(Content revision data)
-=-=-=-=-

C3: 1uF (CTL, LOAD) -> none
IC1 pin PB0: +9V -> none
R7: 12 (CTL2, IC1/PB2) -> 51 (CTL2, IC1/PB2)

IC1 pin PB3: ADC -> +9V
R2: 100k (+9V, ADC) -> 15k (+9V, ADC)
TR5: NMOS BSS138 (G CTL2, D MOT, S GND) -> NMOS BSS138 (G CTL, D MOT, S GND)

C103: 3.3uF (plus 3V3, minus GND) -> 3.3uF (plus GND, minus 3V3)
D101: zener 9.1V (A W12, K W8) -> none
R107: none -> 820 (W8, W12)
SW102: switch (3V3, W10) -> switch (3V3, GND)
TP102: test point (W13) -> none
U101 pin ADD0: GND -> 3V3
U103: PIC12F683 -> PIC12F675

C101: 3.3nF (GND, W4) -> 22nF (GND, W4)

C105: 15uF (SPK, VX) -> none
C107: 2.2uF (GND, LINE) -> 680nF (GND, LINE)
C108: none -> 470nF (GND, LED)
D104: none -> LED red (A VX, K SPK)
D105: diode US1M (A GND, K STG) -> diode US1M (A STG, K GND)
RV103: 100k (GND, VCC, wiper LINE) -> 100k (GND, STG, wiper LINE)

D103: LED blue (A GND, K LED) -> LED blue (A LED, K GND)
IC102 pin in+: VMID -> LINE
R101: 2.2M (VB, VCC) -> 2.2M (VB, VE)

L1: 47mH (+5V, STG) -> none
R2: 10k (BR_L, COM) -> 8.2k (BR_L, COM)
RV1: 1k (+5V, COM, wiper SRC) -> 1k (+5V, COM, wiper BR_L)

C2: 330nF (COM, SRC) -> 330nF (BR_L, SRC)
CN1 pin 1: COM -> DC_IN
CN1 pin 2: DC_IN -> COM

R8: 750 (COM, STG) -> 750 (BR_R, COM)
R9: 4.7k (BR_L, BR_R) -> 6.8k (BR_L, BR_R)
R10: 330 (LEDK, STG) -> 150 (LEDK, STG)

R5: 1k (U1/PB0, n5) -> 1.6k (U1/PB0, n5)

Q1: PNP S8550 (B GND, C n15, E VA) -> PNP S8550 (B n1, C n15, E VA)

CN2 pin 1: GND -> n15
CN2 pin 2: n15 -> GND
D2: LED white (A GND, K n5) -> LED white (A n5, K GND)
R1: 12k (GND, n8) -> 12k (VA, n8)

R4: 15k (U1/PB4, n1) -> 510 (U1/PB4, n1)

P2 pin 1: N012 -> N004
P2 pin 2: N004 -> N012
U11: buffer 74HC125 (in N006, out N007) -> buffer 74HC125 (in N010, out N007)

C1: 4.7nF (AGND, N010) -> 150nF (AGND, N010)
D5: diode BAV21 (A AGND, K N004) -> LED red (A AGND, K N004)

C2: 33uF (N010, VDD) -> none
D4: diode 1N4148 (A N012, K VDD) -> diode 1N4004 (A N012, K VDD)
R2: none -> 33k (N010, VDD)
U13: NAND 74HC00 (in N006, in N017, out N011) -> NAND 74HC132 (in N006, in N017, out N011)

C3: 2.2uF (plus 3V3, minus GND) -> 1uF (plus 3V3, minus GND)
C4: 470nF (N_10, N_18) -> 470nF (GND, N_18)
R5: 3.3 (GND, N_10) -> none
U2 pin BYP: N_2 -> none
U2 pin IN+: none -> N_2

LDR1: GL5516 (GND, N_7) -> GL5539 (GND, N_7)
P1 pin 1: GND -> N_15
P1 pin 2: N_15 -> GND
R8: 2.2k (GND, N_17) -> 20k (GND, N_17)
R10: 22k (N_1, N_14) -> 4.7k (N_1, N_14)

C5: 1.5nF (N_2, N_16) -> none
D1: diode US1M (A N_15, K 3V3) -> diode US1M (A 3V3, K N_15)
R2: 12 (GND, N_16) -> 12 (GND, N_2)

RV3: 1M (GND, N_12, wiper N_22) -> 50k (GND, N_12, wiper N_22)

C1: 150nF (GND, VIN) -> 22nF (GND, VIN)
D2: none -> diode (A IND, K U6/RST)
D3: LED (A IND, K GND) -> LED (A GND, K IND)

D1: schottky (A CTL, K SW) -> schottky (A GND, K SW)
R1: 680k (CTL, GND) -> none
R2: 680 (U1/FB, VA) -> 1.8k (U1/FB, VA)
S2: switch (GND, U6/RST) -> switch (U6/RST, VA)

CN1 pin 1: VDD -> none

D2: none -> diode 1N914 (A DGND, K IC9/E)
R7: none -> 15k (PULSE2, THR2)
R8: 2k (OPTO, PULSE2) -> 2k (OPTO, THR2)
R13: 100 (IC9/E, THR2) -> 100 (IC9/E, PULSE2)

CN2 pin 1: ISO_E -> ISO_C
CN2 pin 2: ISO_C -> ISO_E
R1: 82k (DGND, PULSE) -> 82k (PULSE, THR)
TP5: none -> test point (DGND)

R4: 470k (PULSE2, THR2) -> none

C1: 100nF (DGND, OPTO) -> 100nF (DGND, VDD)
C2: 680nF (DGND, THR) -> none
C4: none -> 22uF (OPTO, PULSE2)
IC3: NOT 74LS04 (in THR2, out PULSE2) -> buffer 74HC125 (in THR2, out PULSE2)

-=-=-=-=-

** REQUIRED ACTION **
Please retype all of the data above exactly as written.

** COMPLETED TASK **
C3: 1uF (CTL, LOAD) -> none
IC1 pin PB0: +9V -> none
R7: 12 (CTL2, IC1/PB2) -> 51 (CTL2, IC1/PB2)

IC1 pin PB3: ADC -> +9V
R2: 100k (+9V, ADC) -> 15k (+9V, ADC)
TR5: NMOS BSS138 (G CTL2, D MOT, S GND) -> NMOS BSS138 (G CTL, D MOT, S GND)

C103: 3.3uF (plus 3V3, minus GND) -> 3.3uF (plus GND, minus 3V3)
D101: zener 9.1V (A W12, K W8) -> none
R107: none -> 820 (W8, W12)
SW102: switch (3V3, W10) -> switch (3V3, GND)
TP102: test point (W13) -> none
U101 pin ADD0: GND -> 3V3
U103: PIC12F683 -> PIC12F675

C101: 3.3nF (GND, W4) -> 22nF (GND, W4)

C105: 15uF (SPK, VX) -> none
C107: 2.2uF (GND, LINE) -> 680nF (GND, LINE)
C108: none -> 470nF (GND, LED)
D104: none -> LED red (A VX, K SPK)
D105: diode US1M (A GND, K STG) -> diode US1M (A STG, K GND)
RV103: 100k (GND, VCC, wiper LINE) -> 100k (GND, STG, wiper LINE)

D103: LED blue (A GND, K LED) -> LED blue (A LED, K GND)
IC102 pin in+: VMID -> LINE
R101: 2.2M (VB, VCC) -> 2.2M (VB, VE)

L1: 47mH (+5V, STG) -> none
R2: 10k (BR_L, COM) -> 8.2k (BR_L, COM)
RV1: 1k (+5V, COM, wiper SRC) -> 1k (+5V, COM, wiper BR_L)

C2: 330nF (COM, SRC) -> 330nF (BR_L, SRC)
CN1 pin 1: COM -> DC_IN
CN1 pin 2: DC_IN -> COM

R8: 750 (COM, STG) -> 750 (BR_R, COM)
R9: 4.7k (BR_L, BR_R) -> 6.8k (BR_L, BR_R)
R10: 330 (LEDK, STG) -> 150 (LEDK, STG)

R5: 1k (U1/PB0, n5) -> 1.6k (U1/PB0, n5)

Q1: PNP S8550 (B GND, C n15, E VA) -> PNP S8550 (B n1, C n15, E VA)

CN2 pin 1: GND -> n15
CN2 pin 2: n15 -> GND
D2: LED white (A GND, K n5) -> LED white (A n5, K GND)
R1: 12k (GND, n8) -> 12k (VA, n8)

R4: 15k (U1/PB4, n1) -> 510 (U1/PB4, n1)

P2 pin 1: N012 -> N004
P2 pin 2: N004 -> N012
U11: buffer 74HC125 (in N006, out N007) -> buffer 74HC125 (in N010, out N007)

C1: 4.7nF (AGND, N010) -> 150nF (AGND, N010)
D5: diode BAV21 (A AGND, K N004) -> LED red (A AGND, K N004)

C2: 33uF (N010, VDD) -> none
D4: diode 1N4148 (A N012, K VDD) -> diode 1N4004 (A N012, K VDD)
R2: none -> 33k (N010, VDD)
U13: NAND 74HC00 (in N006, in N017, out N011) -> NAND 74HC132 (in N006, in N017, out N011)

C3: 2.2uF (plus 3V3, minus GND) -> 1uF (plus 3V3, minus GND)
C4: 470nF (N_10, N_18) -> 470nF (GND, N_18)
R5: 3.3 (GND, N_10) -> none
U2 pin BYP: N_2 -> none
U2 pin IN+: none -> N_2

LDR1: GL5516 (GND, N_7) -> GL5539 (GND, N_7)
P1 pin 1: GND -> N_15
P1 pin 2: N_15 -> GND
R8: 2.2k (GND, N_17) -> 20k (GND, N_17)
R10: 22k (N_1, N_14) -> 4.7k (N_1, N_14)

C5: 1.5nF (N_2, N_16) -> none
D1: diode US1M (A N_15, K 3V3) -> diode US1M (A 3V3, K N_15)
R2: 12 (GND, N_16) -> 12 (GND, N_2)

RV3: 1M (GND, N_12, wiper N_22) -> 50k (GND, N_12, wiper N_22)

C1: 150nF (GND, VIN) -> 22nF (GND, VIN)
D2: none -> diode (A IND, K U6/RST)
D3: LED (A IND, K GND) -> LED (A GND, K IND)

D1: schottky (A CTL, K SW) -> schottky (A GND, K SW)
R1: 680k (CTL, GND) -> none
R2: 680 (U1/FB, VA) -> 1.8k (U1/FB, VA)
S2: switch (GND, U6/RST) -> switch (U6/RST, VA)

CN1 pin 1: VDD -> none

D2: none -> diode 1N914 (A DGND, K IC9/E)
R7: none -> 15k (PULSE2, THR2)
R8: 2k (OPTO, PULSE2) -> 2k (OPTO, THR2)
R13: 100 (IC9/E, THR2) -> 100 (IC9/E, PULSE2)

CN2 pin 1: ISO_E -> ISO_C
CN2 pin 2: ISO_C -> ISO_E
R1: 82k (DGND, PULSE) -> 82k (PULSE, THR)
TP5: none -> test point (DGND)

R4: 470k (PULSE2, THR2) -> none

C1: 100nF (DGND, OPTO) -> 100nF (DGND, VDD)
C2: 680nF (DGND, THR) -> none
C4: none -> 22uF (OPTO, PULSE2)
IC3: NOT 74LS04 (in THR2, out PULSE2) -> buffer 74HC125 (in THR2, out PULSE2)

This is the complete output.